*** Records to process ***

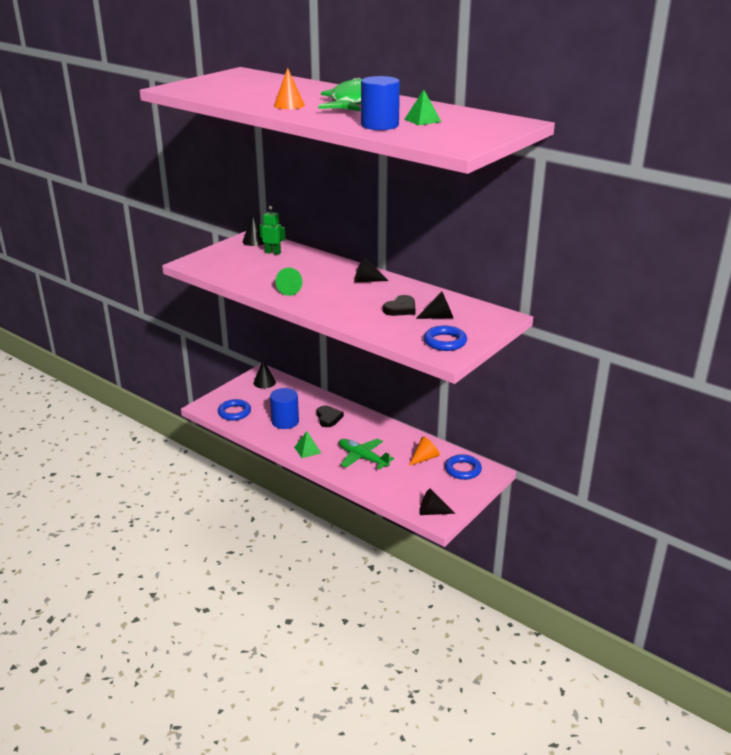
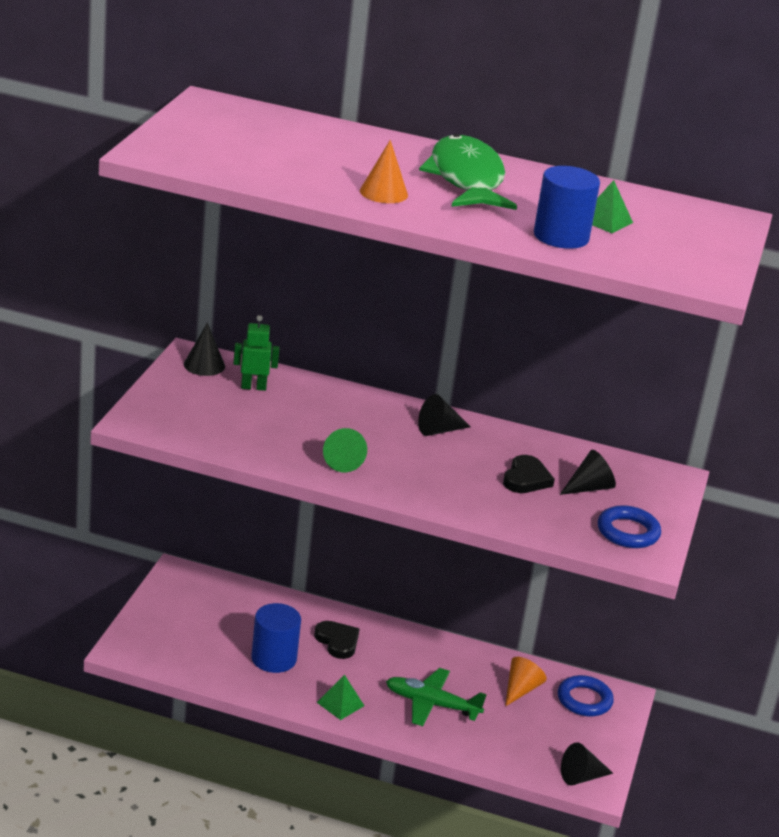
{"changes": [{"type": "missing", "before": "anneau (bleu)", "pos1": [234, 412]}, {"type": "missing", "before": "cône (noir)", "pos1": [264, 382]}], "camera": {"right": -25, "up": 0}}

***
*** Records to process ***

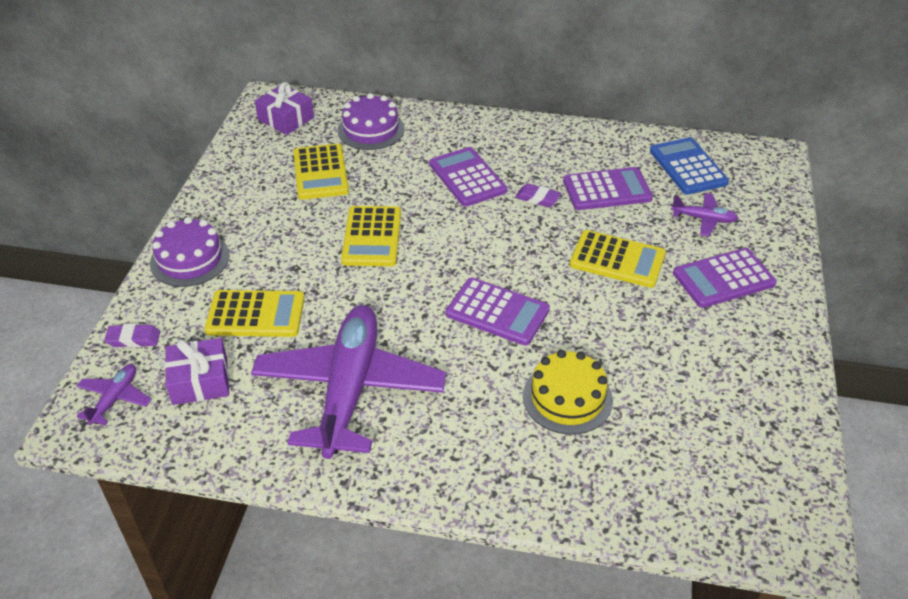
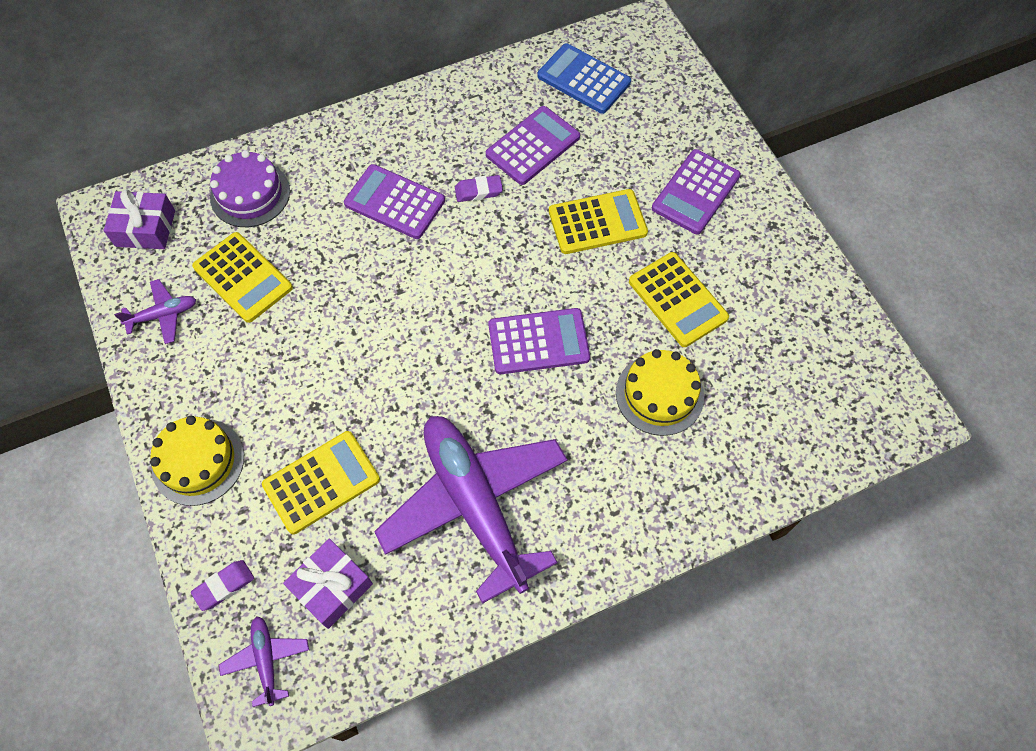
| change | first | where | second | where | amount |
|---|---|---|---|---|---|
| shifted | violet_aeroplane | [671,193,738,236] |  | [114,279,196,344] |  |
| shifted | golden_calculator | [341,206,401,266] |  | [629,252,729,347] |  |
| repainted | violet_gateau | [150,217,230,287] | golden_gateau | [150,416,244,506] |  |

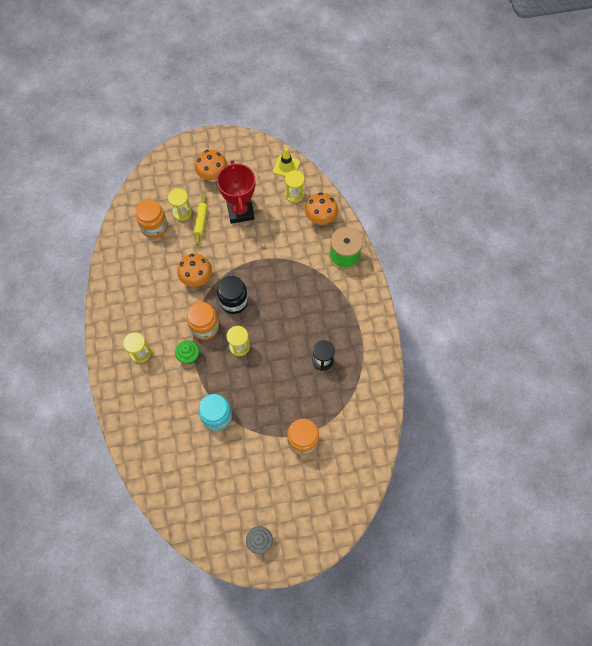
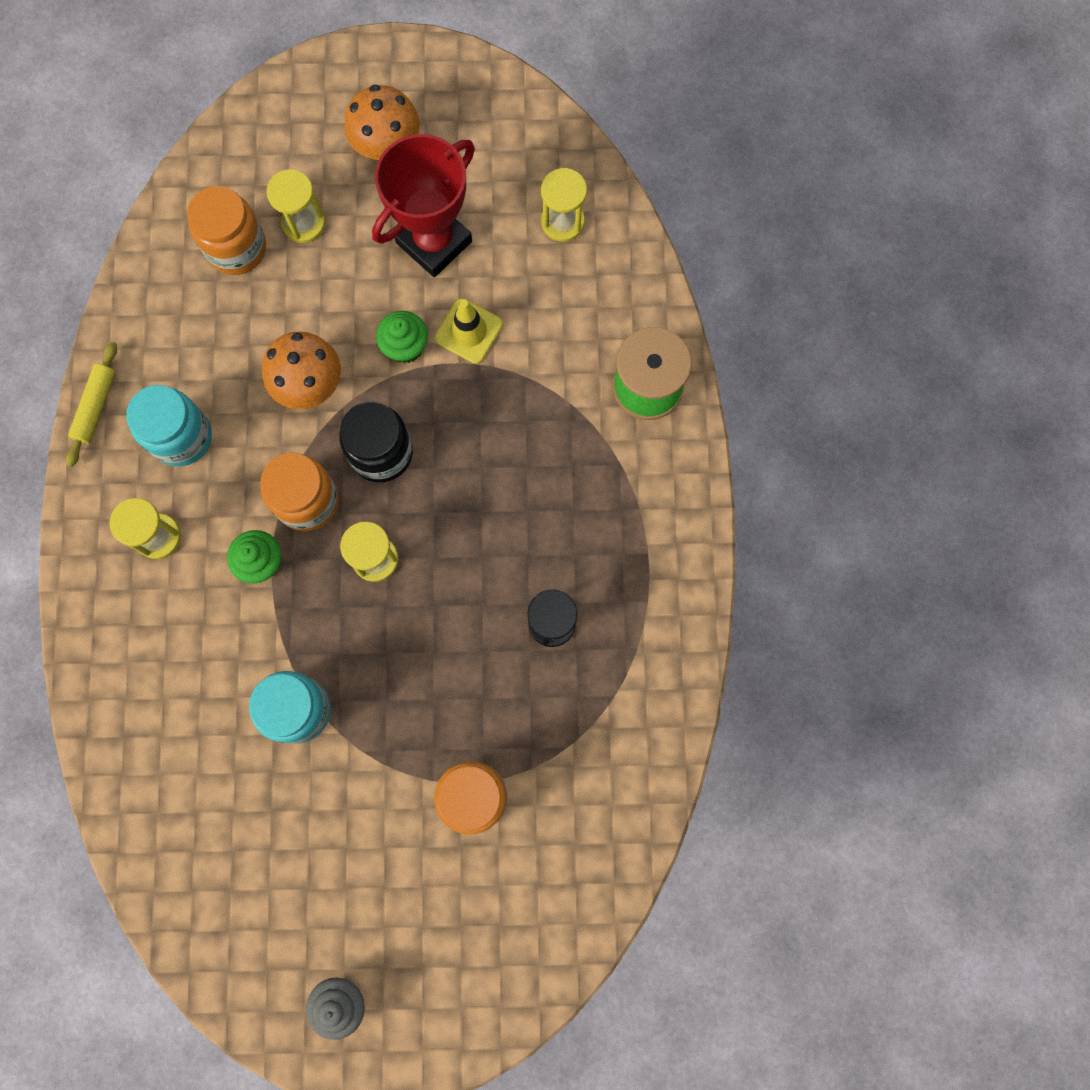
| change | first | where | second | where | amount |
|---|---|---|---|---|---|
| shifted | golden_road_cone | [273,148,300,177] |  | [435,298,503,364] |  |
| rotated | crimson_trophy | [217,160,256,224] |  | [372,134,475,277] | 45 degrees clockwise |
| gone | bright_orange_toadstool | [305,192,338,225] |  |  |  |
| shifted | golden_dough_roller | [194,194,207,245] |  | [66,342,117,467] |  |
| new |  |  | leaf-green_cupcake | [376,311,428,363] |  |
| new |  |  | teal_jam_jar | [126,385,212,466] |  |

***

#### Work to be completed:
Whatever else the listing above holds, retype exactly only the lines from the one containing "shifted | violet_aeroplane" to the one containing "shifted | golden_calculator", both ends kept.

#### Solution:
| shifted | violet_aeroplane | [671,193,738,236] |  | [114,279,196,344] |  |
| shifted | golden_calculator | [341,206,401,266] |  | [629,252,729,347] |  |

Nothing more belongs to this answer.